- PROVIDED DATA:
::::

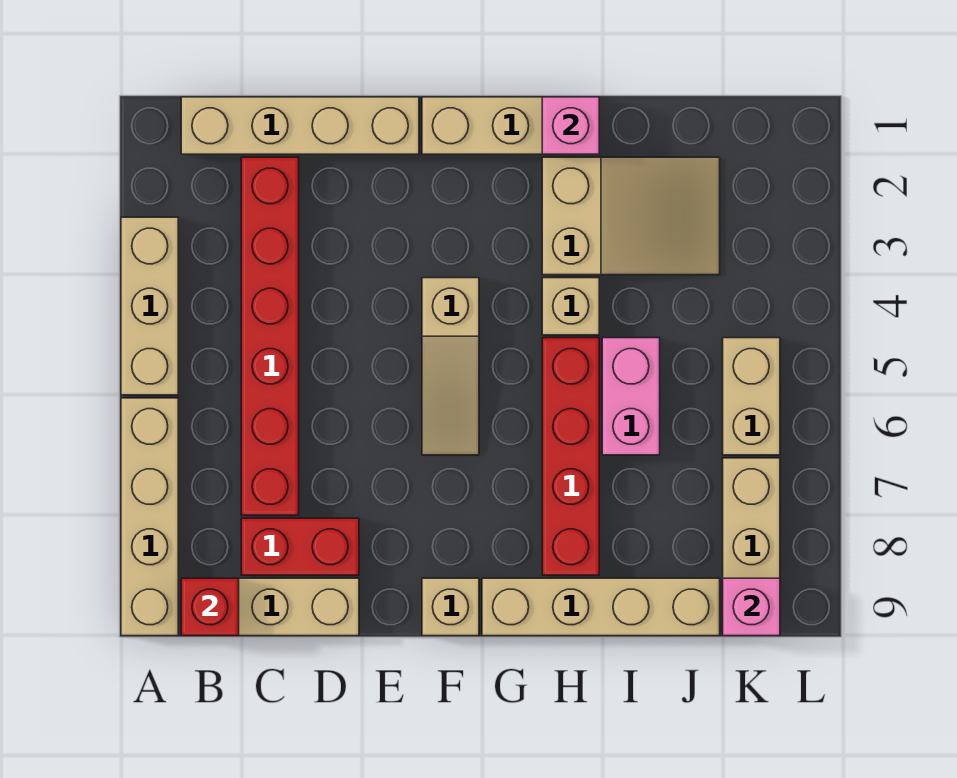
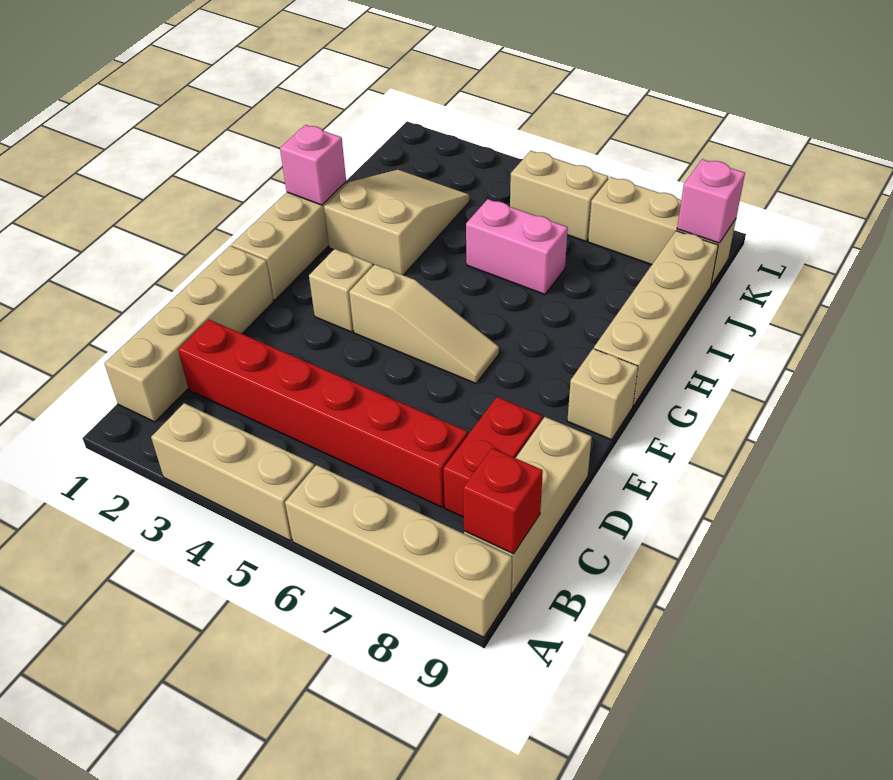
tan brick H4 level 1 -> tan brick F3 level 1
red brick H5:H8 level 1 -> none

::::

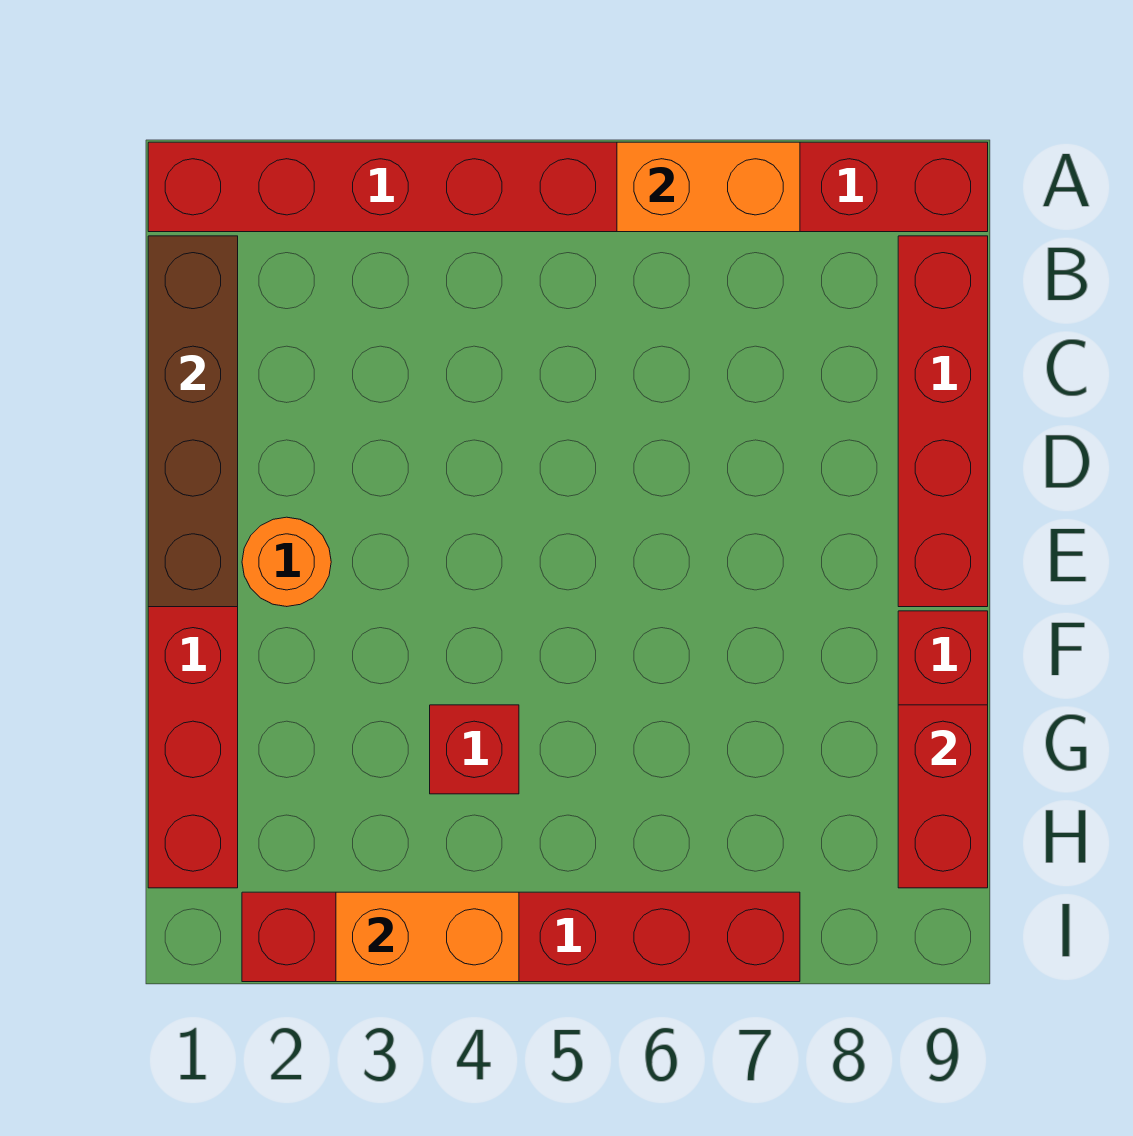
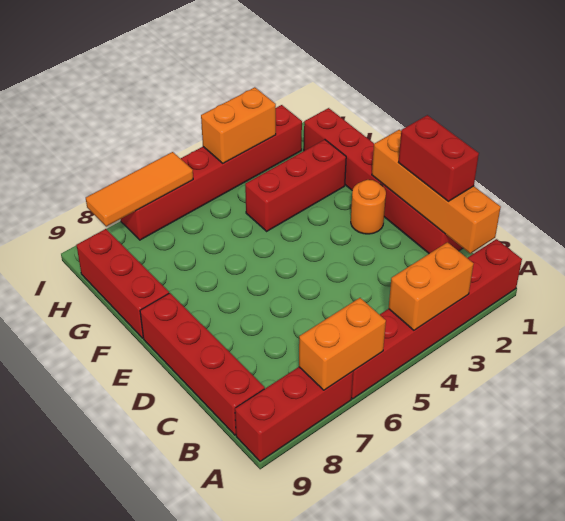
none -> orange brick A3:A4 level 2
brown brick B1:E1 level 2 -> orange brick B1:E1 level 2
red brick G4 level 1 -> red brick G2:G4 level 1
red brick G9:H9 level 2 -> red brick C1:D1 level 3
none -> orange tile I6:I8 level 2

::::

- WHAT YOU NEED TO DO: Set down again, word for word, the stretch of records from the line with "brown brick B1:E1" to the line with "none -> orange tile I6:I8 level 2", both of those lines included.

- RESULT BELOW:
brown brick B1:E1 level 2 -> orange brick B1:E1 level 2
red brick G4 level 1 -> red brick G2:G4 level 1
red brick G9:H9 level 2 -> red brick C1:D1 level 3
none -> orange tile I6:I8 level 2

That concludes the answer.